### What is required:
Please look for the string "moved" below and report every line in which it occurs.

### Data segment:
---------------

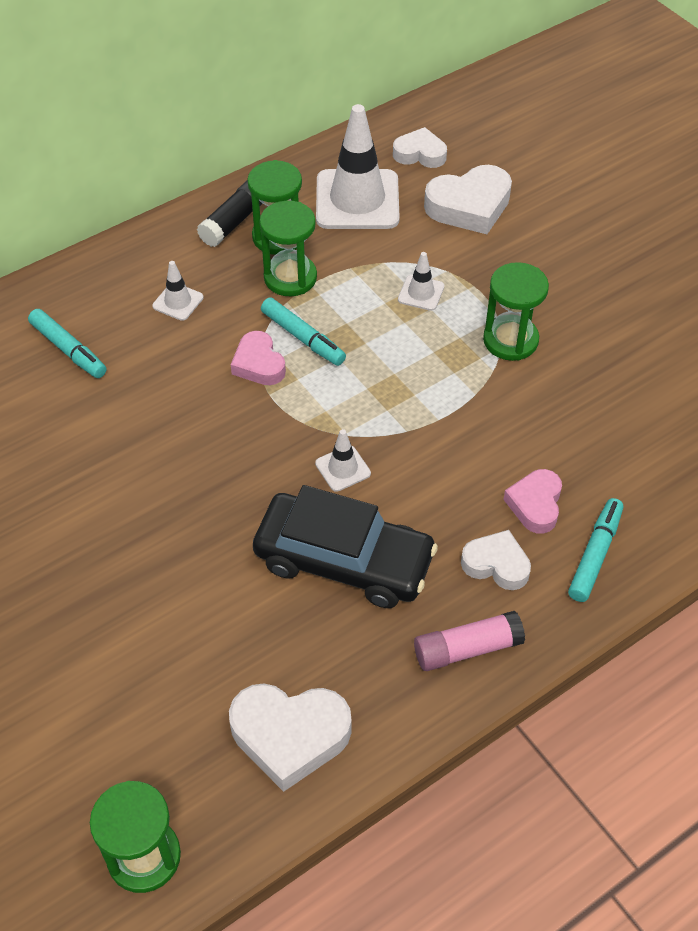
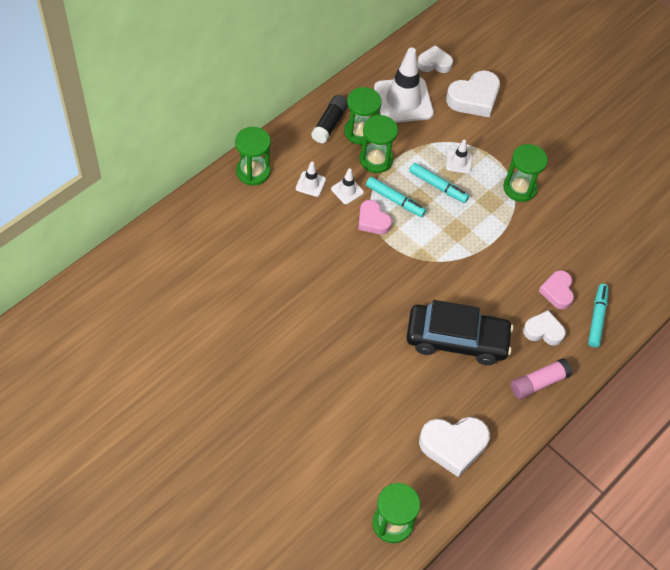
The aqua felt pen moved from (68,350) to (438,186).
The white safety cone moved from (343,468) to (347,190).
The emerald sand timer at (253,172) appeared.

---------------

### Result of this task:
The aqua felt pen moved from (68,350) to (438,186).
The white safety cone moved from (343,468) to (347,190).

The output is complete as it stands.